What to work on => Could you print exactly the lines of the listing below, starting at the line that has "turquoise gift [154,266,263,375]" and ending at the line that has "turquoise battery [416,222,451,286]", and only those lines?

Material for this task =>
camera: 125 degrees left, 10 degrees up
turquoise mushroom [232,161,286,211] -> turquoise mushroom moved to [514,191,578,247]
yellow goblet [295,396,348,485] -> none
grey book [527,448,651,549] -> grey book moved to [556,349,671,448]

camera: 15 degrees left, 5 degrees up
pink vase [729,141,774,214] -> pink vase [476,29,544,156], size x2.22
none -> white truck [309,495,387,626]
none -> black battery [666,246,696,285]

...

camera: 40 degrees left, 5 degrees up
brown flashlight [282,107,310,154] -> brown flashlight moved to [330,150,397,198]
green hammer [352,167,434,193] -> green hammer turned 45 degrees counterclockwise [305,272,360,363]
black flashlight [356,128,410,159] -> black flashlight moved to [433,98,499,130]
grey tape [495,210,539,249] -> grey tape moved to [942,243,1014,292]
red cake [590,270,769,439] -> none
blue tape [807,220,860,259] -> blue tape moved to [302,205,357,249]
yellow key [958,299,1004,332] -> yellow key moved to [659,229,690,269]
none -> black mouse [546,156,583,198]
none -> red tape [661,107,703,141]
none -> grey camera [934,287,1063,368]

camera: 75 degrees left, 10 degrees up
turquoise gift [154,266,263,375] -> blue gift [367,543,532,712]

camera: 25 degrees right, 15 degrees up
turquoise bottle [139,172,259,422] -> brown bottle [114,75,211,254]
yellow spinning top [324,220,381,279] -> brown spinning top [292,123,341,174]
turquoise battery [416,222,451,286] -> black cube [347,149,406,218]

Result =>
turquoise gift [154,266,263,375] -> blue gift [367,543,532,712]

camera: 25 degrees right, 15 degrees up
turquoise bottle [139,172,259,422] -> brown bottle [114,75,211,254]
yellow spinning top [324,220,381,279] -> brown spinning top [292,123,341,174]
turquoise battery [416,222,451,286] -> black cube [347,149,406,218]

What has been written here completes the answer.